(Records from a data source)
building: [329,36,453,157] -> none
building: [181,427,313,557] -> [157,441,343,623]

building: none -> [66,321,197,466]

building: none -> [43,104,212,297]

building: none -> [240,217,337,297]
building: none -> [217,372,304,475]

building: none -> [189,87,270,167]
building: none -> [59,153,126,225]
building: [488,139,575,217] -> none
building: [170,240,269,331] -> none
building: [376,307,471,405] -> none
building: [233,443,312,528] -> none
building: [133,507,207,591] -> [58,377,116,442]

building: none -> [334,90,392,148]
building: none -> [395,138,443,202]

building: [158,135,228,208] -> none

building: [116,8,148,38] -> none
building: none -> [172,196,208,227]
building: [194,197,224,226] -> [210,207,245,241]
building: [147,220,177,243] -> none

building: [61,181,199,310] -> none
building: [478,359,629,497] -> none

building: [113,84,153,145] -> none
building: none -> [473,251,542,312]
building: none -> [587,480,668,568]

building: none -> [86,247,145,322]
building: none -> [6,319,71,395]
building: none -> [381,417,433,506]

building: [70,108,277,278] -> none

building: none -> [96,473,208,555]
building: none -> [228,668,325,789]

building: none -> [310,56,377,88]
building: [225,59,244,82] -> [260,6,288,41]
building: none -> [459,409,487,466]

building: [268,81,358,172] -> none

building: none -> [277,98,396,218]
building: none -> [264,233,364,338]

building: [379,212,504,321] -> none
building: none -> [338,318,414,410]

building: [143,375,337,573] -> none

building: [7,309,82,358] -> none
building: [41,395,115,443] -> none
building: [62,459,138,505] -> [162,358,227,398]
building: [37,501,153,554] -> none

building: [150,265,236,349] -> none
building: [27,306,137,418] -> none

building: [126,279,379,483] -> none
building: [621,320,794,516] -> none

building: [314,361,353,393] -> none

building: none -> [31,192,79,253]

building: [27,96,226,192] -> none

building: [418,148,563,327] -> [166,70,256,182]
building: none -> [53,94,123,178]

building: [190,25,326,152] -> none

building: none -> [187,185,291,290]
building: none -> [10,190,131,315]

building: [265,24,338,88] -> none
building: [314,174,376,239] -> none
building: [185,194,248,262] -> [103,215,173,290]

● Instructions to follow
The answer should consist solely of the lines from the first line above through the one with "building: none -> [59,153,126,225]", both included, repeated exactly.

● Exercise answer
building: [329,36,453,157] -> none
building: [181,427,313,557] -> [157,441,343,623]

building: none -> [66,321,197,466]

building: none -> [43,104,212,297]

building: none -> [240,217,337,297]
building: none -> [217,372,304,475]

building: none -> [189,87,270,167]
building: none -> [59,153,126,225]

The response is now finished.